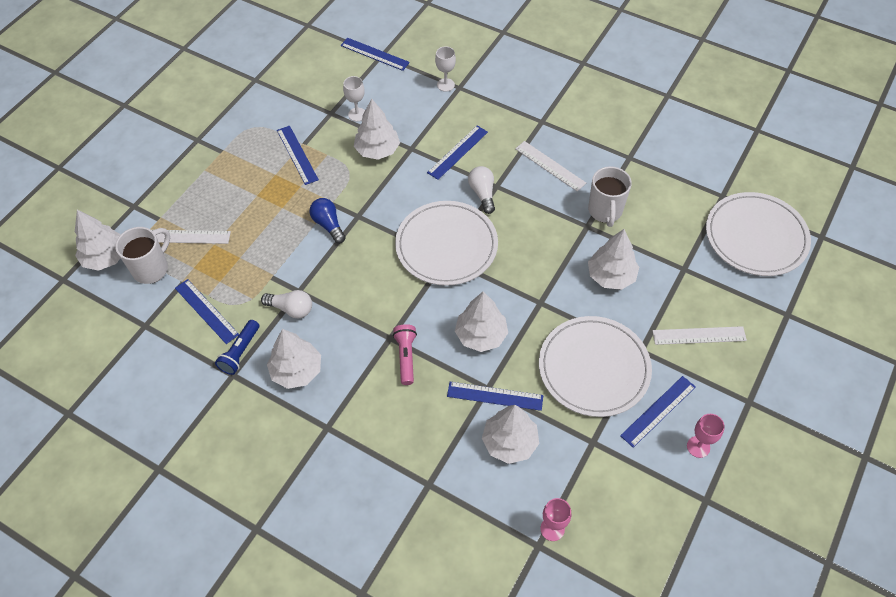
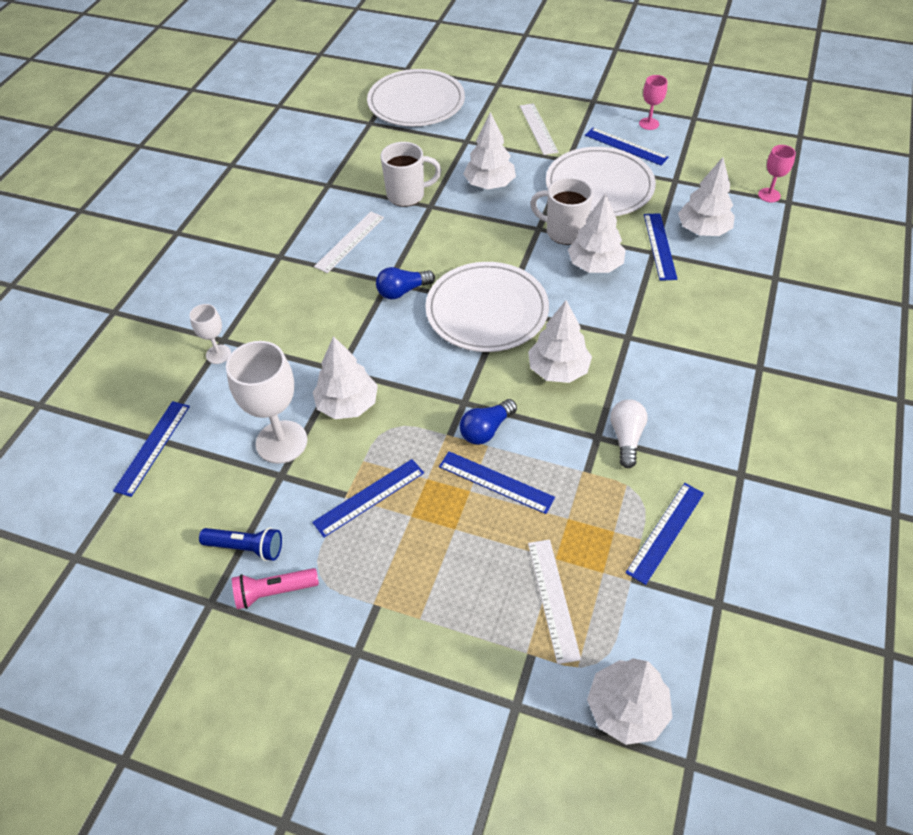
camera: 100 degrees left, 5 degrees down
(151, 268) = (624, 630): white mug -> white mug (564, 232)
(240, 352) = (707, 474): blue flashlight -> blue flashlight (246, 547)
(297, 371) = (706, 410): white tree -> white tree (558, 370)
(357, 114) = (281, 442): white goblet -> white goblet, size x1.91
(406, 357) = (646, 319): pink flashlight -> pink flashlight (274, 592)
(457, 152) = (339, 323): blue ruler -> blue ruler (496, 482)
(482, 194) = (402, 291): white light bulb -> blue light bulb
---
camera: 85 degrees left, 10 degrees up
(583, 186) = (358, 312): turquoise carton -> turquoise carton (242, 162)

(What you need to do): Would you please repeat exactly the lines above, starting at the line with "(151, 268) = (624, 630): white" and stopping at the line with "(357, 114) = (281, 442): white", both included?

(Result of this task):
(151, 268) = (624, 630): white mug -> white mug (564, 232)
(240, 352) = (707, 474): blue flashlight -> blue flashlight (246, 547)
(297, 371) = (706, 410): white tree -> white tree (558, 370)
(357, 114) = (281, 442): white goblet -> white goblet, size x1.91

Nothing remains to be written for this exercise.